From the records below, copy each line in which the string "russet" occurs.

_RAW DATA:_
>>>>>

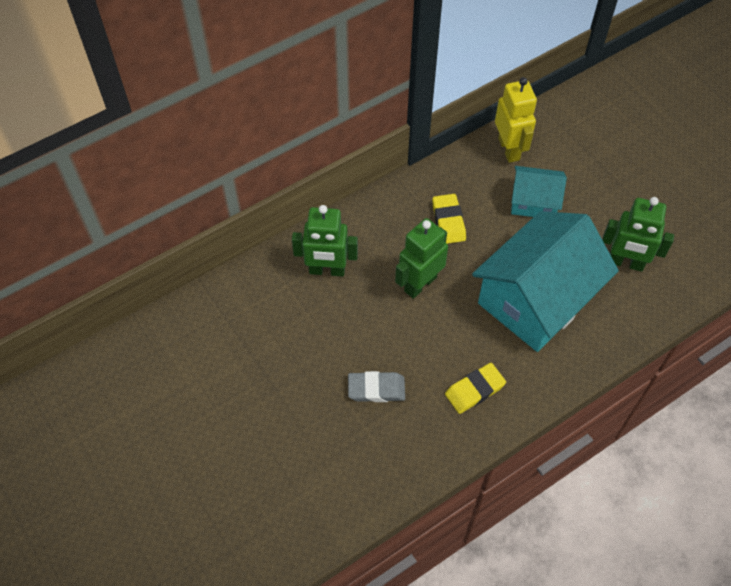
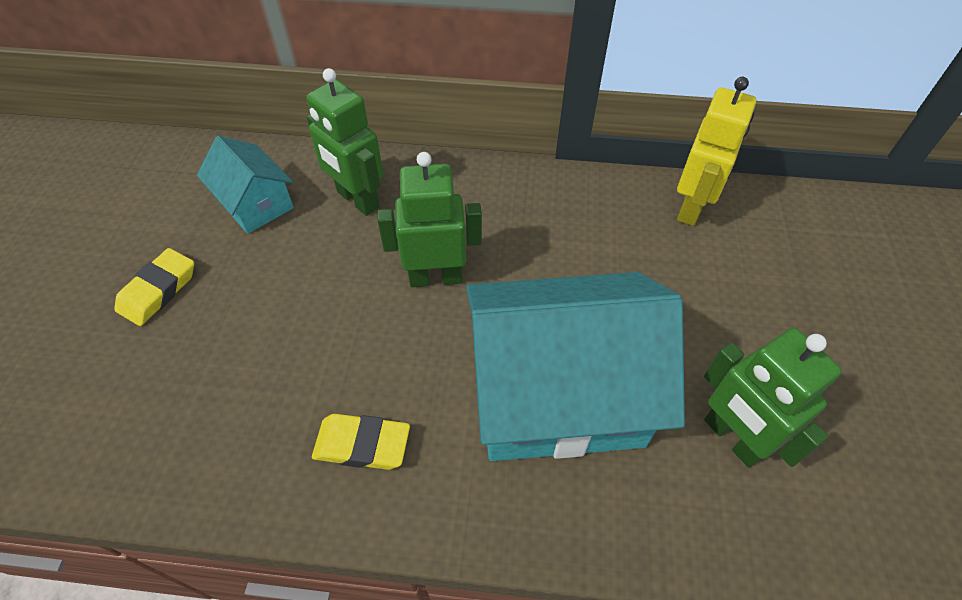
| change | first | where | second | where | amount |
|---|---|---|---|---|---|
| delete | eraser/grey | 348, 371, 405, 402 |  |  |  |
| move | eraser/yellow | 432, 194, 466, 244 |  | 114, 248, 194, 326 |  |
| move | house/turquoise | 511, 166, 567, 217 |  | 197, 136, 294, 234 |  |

<<<<<
>>>>>

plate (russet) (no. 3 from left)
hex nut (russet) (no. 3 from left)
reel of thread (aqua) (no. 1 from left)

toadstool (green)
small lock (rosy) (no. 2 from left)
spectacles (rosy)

<<<<<
>>>>>

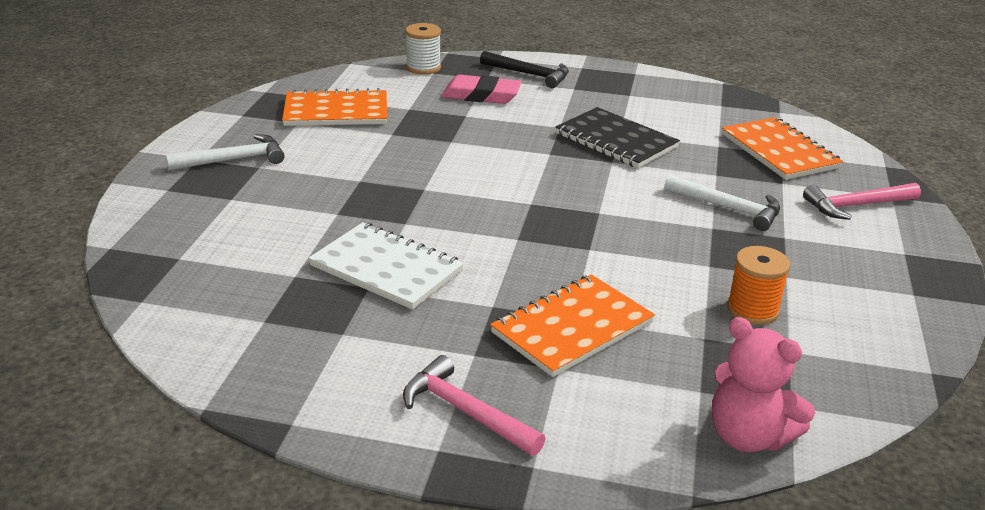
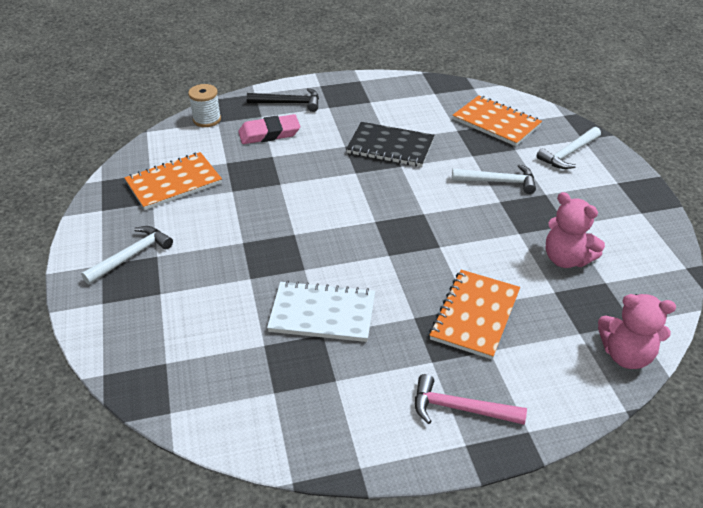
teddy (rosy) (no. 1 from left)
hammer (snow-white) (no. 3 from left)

<<<<<

_REPLY:_
plate (russet) (no. 3 from left)
hex nut (russet) (no. 3 from left)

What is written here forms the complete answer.